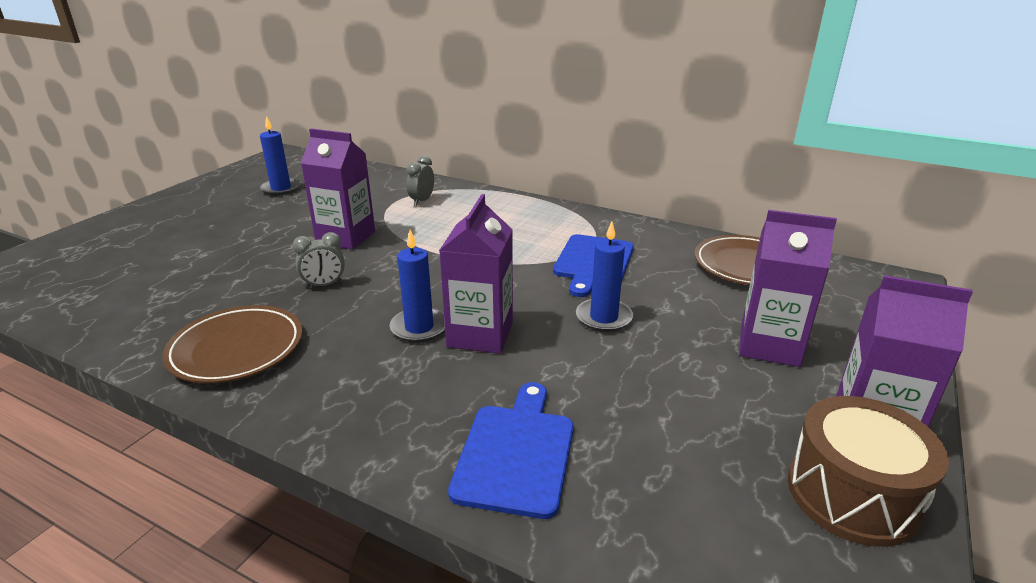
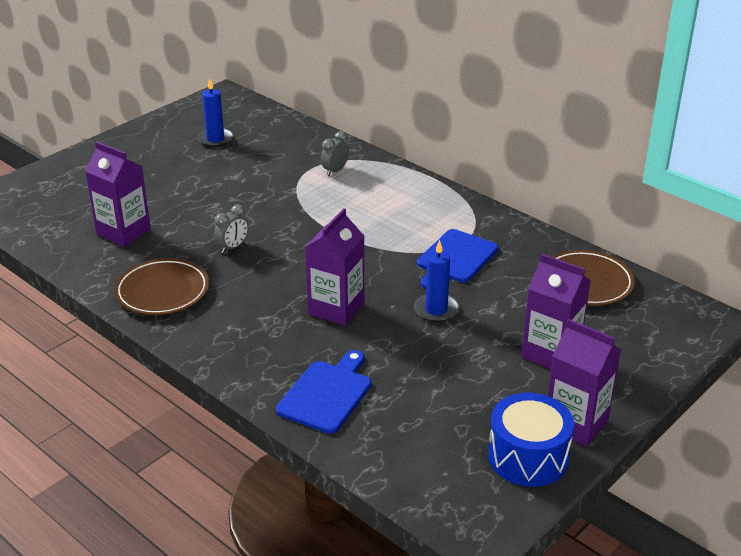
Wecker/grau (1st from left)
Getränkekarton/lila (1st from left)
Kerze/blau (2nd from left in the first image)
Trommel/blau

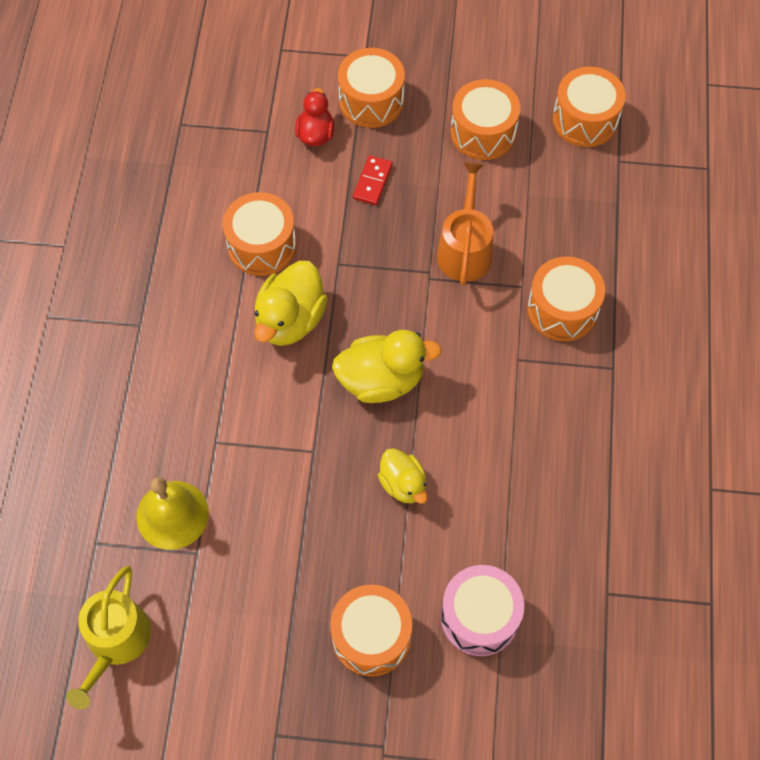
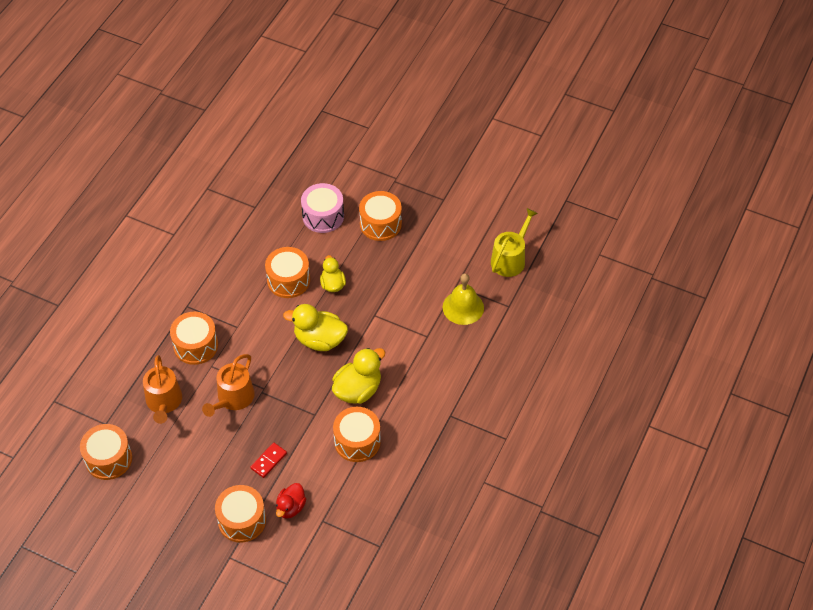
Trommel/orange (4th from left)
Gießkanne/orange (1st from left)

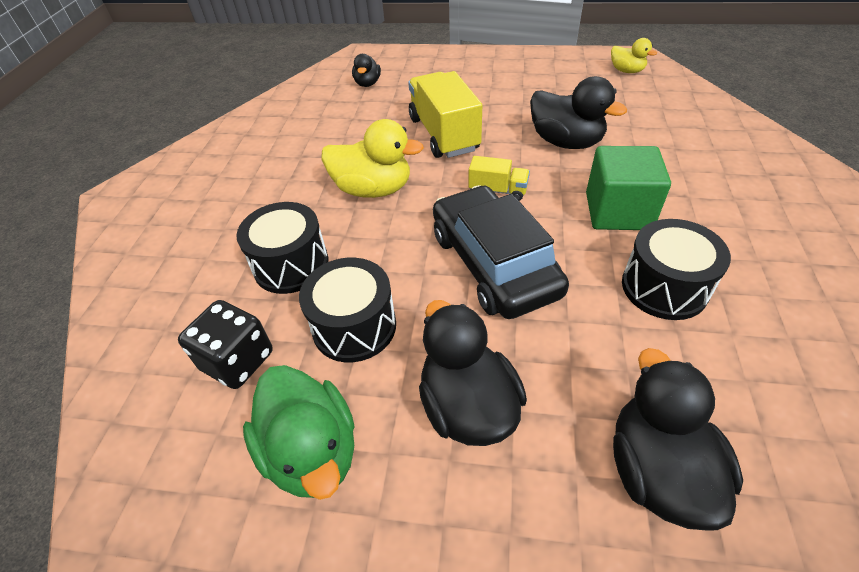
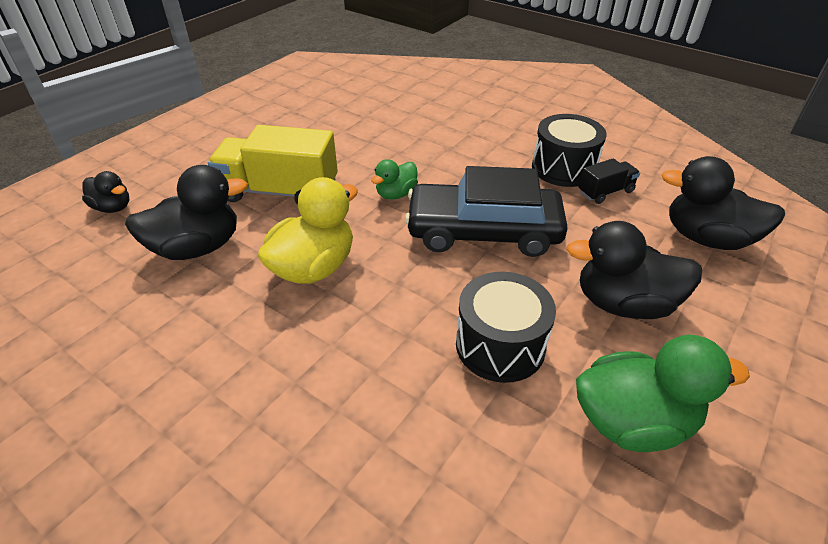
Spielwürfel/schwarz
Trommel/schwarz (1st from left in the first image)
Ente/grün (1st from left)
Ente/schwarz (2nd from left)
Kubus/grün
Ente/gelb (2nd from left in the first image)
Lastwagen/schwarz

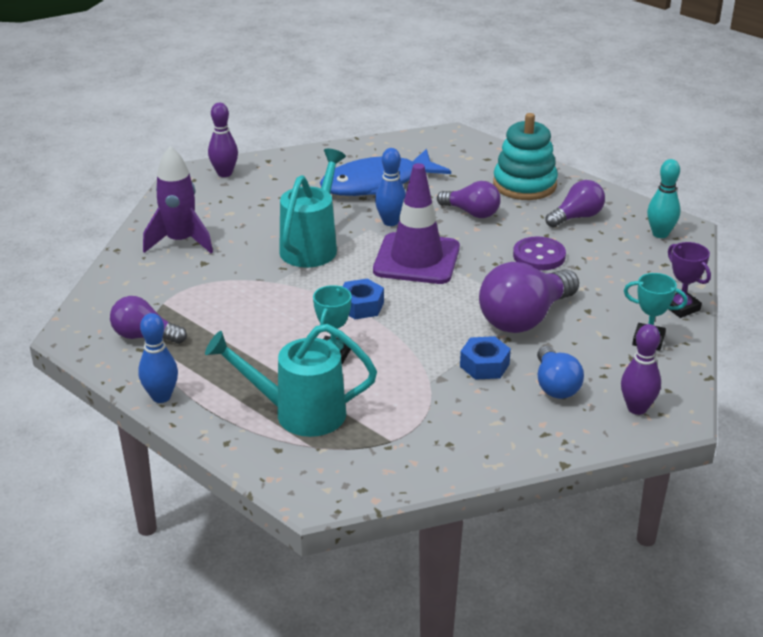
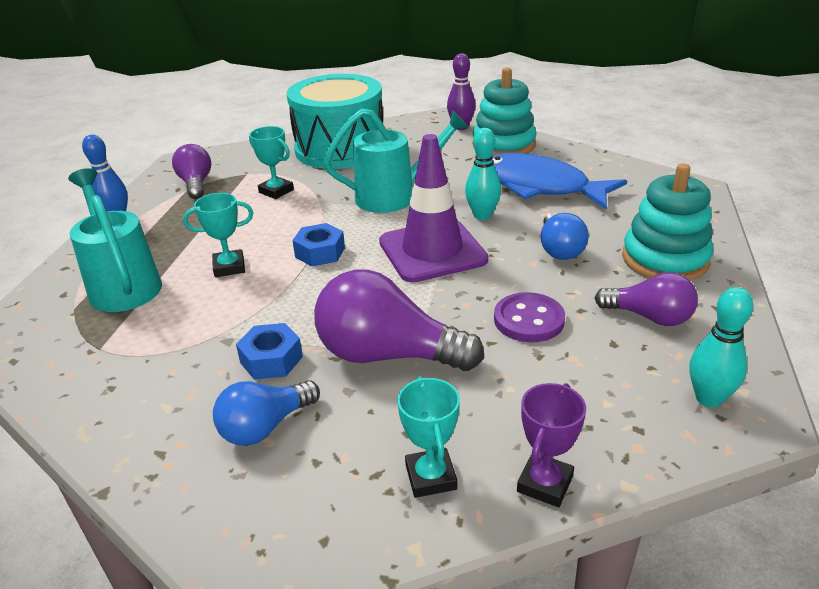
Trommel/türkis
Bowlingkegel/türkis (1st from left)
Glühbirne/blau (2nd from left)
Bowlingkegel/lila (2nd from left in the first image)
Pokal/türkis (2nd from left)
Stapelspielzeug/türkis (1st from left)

━━━━━━━━━━

**Task instructions:** The lines wanted run from the line containing "Getränkekarton/lila (1st from left)" through the end of the entries; return them exactly, both ends included, and keep pictures out.

**Your solution:**
Getränkekarton/lila (1st from left)
Kerze/blau (2nd from left in the first image)
Trommel/blau

Trommel/orange (4th from left)
Gießkanne/orange (1st from left)

Spielwürfel/schwarz
Trommel/schwarz (1st from left in the first image)
Ente/grün (1st from left)
Ente/schwarz (2nd from left)
Kubus/grün
Ente/gelb (2nd from left in the first image)
Lastwagen/schwarz

Trommel/türkis
Bowlingkegel/türkis (1st from left)
Glühbirne/blau (2nd from left)
Bowlingkegel/lila (2nd from left in the first image)
Pokal/türkis (2nd from left)
Stapelspielzeug/türkis (1st from left)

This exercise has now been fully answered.